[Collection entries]
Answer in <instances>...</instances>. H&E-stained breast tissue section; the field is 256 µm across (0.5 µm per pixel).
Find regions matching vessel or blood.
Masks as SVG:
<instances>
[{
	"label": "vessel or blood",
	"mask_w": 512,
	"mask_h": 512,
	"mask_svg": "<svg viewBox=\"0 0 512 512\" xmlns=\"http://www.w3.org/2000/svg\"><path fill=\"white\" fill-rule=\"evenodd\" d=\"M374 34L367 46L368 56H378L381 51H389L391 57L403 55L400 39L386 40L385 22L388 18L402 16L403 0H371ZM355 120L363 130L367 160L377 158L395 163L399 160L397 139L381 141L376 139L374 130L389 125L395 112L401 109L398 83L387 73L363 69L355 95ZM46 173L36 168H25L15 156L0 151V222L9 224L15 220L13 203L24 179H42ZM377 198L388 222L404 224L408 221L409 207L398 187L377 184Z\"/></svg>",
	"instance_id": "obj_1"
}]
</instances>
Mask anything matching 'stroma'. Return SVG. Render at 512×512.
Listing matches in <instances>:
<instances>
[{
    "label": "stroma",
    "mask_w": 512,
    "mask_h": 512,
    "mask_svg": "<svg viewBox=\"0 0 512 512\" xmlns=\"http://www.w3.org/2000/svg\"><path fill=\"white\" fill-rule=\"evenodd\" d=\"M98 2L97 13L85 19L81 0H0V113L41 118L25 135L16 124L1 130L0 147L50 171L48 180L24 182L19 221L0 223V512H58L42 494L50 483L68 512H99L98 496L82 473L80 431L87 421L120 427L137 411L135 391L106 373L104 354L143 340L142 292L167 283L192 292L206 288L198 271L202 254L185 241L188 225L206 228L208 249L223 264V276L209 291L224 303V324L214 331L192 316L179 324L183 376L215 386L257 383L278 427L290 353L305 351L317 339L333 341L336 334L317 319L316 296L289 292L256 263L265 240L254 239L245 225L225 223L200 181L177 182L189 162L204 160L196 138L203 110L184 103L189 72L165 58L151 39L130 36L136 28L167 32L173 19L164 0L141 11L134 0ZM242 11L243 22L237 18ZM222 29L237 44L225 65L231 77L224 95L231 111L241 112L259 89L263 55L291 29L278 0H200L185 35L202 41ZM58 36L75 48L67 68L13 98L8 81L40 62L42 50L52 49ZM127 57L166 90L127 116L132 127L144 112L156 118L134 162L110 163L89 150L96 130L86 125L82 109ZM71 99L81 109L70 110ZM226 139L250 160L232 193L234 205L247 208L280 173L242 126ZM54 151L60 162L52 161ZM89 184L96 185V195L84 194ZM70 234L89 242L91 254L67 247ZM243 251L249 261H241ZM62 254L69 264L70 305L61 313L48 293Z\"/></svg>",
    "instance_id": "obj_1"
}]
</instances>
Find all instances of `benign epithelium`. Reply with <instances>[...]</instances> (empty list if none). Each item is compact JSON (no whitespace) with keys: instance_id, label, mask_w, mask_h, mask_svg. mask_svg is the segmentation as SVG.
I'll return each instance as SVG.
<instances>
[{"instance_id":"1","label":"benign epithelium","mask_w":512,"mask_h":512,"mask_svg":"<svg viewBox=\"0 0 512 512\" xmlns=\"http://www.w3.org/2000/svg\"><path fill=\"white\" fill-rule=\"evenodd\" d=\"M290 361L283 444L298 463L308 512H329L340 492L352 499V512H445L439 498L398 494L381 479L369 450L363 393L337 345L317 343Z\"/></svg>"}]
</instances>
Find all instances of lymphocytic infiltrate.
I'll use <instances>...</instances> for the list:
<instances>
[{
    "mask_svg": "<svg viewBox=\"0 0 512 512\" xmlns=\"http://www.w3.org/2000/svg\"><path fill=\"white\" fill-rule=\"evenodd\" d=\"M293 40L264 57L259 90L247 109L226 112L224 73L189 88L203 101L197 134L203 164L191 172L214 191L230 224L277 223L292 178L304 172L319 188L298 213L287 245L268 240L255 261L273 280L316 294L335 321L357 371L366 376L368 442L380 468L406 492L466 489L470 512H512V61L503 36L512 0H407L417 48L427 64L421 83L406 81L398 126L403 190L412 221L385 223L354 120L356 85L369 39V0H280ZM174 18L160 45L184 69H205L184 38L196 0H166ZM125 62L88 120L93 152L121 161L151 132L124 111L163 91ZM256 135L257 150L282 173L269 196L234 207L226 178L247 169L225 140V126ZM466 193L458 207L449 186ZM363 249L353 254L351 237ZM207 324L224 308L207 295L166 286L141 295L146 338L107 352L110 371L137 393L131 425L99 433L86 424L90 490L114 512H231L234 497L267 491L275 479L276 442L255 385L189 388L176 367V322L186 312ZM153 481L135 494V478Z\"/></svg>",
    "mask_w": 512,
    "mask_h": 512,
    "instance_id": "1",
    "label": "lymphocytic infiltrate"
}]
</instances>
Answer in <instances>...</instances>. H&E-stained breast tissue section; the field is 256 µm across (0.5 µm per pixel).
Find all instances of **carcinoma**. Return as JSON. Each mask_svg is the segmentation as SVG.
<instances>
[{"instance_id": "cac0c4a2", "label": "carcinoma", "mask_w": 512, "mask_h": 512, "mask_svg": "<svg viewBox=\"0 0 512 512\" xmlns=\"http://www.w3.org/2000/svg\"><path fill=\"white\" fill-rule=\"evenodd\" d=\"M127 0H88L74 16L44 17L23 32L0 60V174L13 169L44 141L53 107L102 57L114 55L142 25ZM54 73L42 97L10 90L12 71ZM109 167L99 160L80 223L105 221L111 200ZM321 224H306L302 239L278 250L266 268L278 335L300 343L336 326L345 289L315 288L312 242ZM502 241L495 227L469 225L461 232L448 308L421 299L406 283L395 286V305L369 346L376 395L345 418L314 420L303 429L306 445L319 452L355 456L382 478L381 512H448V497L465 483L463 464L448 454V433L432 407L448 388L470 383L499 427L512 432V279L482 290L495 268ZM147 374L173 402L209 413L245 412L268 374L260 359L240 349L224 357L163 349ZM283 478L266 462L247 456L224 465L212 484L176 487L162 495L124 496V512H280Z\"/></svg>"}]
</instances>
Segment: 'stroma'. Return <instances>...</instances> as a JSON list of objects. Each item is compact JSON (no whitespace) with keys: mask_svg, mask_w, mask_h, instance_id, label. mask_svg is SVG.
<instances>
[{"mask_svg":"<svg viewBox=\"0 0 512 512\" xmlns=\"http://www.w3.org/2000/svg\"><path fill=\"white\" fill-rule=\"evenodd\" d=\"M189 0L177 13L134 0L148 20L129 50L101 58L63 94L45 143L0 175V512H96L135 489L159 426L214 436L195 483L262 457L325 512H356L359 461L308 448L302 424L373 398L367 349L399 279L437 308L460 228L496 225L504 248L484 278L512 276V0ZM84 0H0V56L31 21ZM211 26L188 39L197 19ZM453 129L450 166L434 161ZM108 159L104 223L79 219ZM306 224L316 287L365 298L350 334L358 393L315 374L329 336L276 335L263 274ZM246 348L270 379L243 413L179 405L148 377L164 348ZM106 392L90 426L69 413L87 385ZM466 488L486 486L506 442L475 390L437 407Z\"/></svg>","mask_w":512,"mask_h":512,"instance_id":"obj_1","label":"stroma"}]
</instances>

▶ _What the exercise asks_: Type the whole listing again, unaltered.

▶ _Answer to the exercise_:
Answer in <instances>...</instances>. H&E-stained breast tissue section; the field is 256 µm across (0.5 µm per pixel).
Find regions matching vessel or blood.
Masks as SVG:
<instances>
[{
	"label": "vessel or blood",
	"mask_w": 512,
	"mask_h": 512,
	"mask_svg": "<svg viewBox=\"0 0 512 512\" xmlns=\"http://www.w3.org/2000/svg\"><path fill=\"white\" fill-rule=\"evenodd\" d=\"M374 34L367 46L368 56H378L381 51H389L391 57L403 55L400 39L386 40L385 22L388 18L402 16L403 0H371ZM355 120L363 130L367 160L377 158L395 163L399 160L397 139L381 141L376 139L374 130L389 125L395 112L401 109L398 83L387 73L363 69L355 95ZM46 173L36 168H25L15 156L0 151V222L9 224L15 220L13 203L24 179H42ZM377 198L388 222L404 224L408 221L409 207L398 187L377 184Z\"/></svg>",
	"instance_id": "obj_1"
}]
</instances>
Mask anything matching 'stroma'. Return SVG. Render at 512×512.
Listing matches in <instances>:
<instances>
[{
    "label": "stroma",
    "mask_w": 512,
    "mask_h": 512,
    "mask_svg": "<svg viewBox=\"0 0 512 512\" xmlns=\"http://www.w3.org/2000/svg\"><path fill=\"white\" fill-rule=\"evenodd\" d=\"M98 2L97 13L85 19L81 0H0V113L41 118L25 135L16 124L1 130L0 147L50 171L48 180L24 182L19 221L0 223V512H58L42 494L50 483L68 512H99L98 496L82 473L80 431L87 421L120 427L137 411L135 391L106 373L104 354L143 340L142 292L167 283L192 292L206 288L198 271L202 254L185 241L188 225L206 228L208 249L223 264V276L209 291L224 303V324L214 331L192 316L179 324L183 376L215 386L257 383L278 427L290 353L305 351L317 339L333 341L336 334L317 319L316 296L289 292L256 263L265 240L254 239L245 225L225 223L200 181L177 182L189 162L204 160L196 138L203 110L184 103L189 72L165 58L151 39L130 36L136 28L167 32L173 19L164 0L141 11L134 0ZM242 11L243 22L237 18ZM222 29L237 44L225 65L231 77L224 95L231 111L241 112L259 89L263 55L291 29L278 0H200L185 35L202 41ZM58 36L75 48L67 68L13 98L8 81L40 62L42 50L52 49ZM127 57L166 90L127 116L132 127L144 112L156 118L134 162L110 163L89 150L96 130L86 125L82 109ZM71 99L81 109L70 110ZM226 139L250 160L232 193L234 205L247 208L280 173L242 126ZM54 151L60 162L52 161ZM89 184L96 185V195L84 194ZM70 234L89 242L91 254L67 247ZM243 251L249 261H241ZM62 254L69 264L70 305L61 313L48 293Z\"/></svg>",
    "instance_id": "obj_1"
}]
</instances>
Find all instances of `benign epithelium`. Reply with <instances>[...]</instances> (empty list if none). Each item is compact JSON (no whitespace) with keys: instance_id, label, mask_w, mask_h, mask_svg. mask_svg is the segmentation as SVG.
I'll return each instance as SVG.
<instances>
[{"instance_id":"1","label":"benign epithelium","mask_w":512,"mask_h":512,"mask_svg":"<svg viewBox=\"0 0 512 512\" xmlns=\"http://www.w3.org/2000/svg\"><path fill=\"white\" fill-rule=\"evenodd\" d=\"M290 361L283 444L298 463L308 512H329L340 492L352 499V512H445L439 498L398 494L381 479L369 450L363 393L337 345L317 343Z\"/></svg>"}]
</instances>
Find all instances of lymphocytic infiltrate.
I'll use <instances>...</instances> for the list:
<instances>
[{
    "mask_svg": "<svg viewBox=\"0 0 512 512\" xmlns=\"http://www.w3.org/2000/svg\"><path fill=\"white\" fill-rule=\"evenodd\" d=\"M293 40L264 57L259 90L247 109L226 112L224 73L189 88L203 101L197 134L203 164L191 172L214 191L230 224L277 223L292 178L304 172L319 188L298 213L287 245L268 240L255 261L273 280L316 294L335 321L357 371L366 376L368 442L380 468L406 492L466 489L470 512H512V61L503 36L512 0H407L417 48L427 64L421 83L406 81L398 126L403 190L412 221L385 223L354 120L356 85L369 39V0H280ZM174 18L160 45L184 69H205L184 38L196 0H166ZM125 62L88 120L93 152L121 161L151 132L124 111L163 91ZM256 135L257 150L282 173L269 196L234 207L226 178L247 169L225 140V126ZM466 193L458 207L449 186ZM363 249L353 254L351 237ZM207 324L224 308L207 295L166 286L141 295L146 338L107 352L110 371L137 393L131 425L99 433L86 424L90 490L114 512H231L234 497L267 491L275 479L276 442L255 385L189 388L176 367V322L186 312ZM153 481L135 494V478Z\"/></svg>",
    "mask_w": 512,
    "mask_h": 512,
    "instance_id": "1",
    "label": "lymphocytic infiltrate"
}]
</instances>
Answer in <instances>...</instances>. H&E-stained breast tissue section; the field is 256 µm across (0.5 µm per pixel).
Find all instances of **carcinoma**. Return as JSON. Each mask_svg is the segmentation as SVG.
<instances>
[{"instance_id": "cac0c4a2", "label": "carcinoma", "mask_w": 512, "mask_h": 512, "mask_svg": "<svg viewBox=\"0 0 512 512\" xmlns=\"http://www.w3.org/2000/svg\"><path fill=\"white\" fill-rule=\"evenodd\" d=\"M127 0H88L74 16L44 17L23 32L0 60V174L13 169L44 141L53 107L102 57L114 55L142 25ZM54 73L42 97L10 90L12 71ZM109 167L99 160L80 223L105 221L111 200ZM321 224H306L302 239L278 250L266 268L278 335L300 343L336 326L345 289L315 288L312 242ZM502 241L495 227L469 225L461 232L448 308L421 299L406 283L395 286V305L369 346L376 395L345 418L314 420L303 429L306 445L319 452L355 456L382 478L381 512H448V497L465 483L463 464L448 454V433L432 407L448 388L470 383L499 427L512 432V279L482 290L495 268ZM147 374L173 402L209 413L245 412L268 374L260 359L240 349L224 357L163 349ZM283 478L266 462L247 456L224 465L212 484L176 487L162 495L124 496V512H280Z\"/></svg>"}]
</instances>
Segment: 'stroma'. Return <instances>...</instances> as a JSON list of objects. Each item is compact JSON (no whitespace) with keys: mask_svg, mask_w, mask_h, instance_id, label. mask_svg is SVG.
<instances>
[{"mask_svg":"<svg viewBox=\"0 0 512 512\" xmlns=\"http://www.w3.org/2000/svg\"><path fill=\"white\" fill-rule=\"evenodd\" d=\"M189 0L177 13L134 0L148 20L129 50L101 58L63 94L45 143L0 175V512H96L135 489L159 426L214 436L195 483L262 457L325 512H356L359 461L308 448L302 424L373 398L367 349L399 279L437 308L460 228L496 225L504 248L484 278L512 276V0ZM84 0H0V56L31 21ZM211 26L188 39L197 19ZM453 129L450 166L434 161ZM108 159L104 223L79 219ZM306 224L316 287L365 298L350 334L358 393L315 374L329 336L276 335L263 274ZM246 348L270 379L243 413L179 405L148 377L164 348ZM106 392L90 426L69 413L87 385ZM466 488L486 486L506 442L475 390L437 407Z\"/></svg>","mask_w":512,"mask_h":512,"instance_id":"obj_1","label":"stroma"}]
</instances>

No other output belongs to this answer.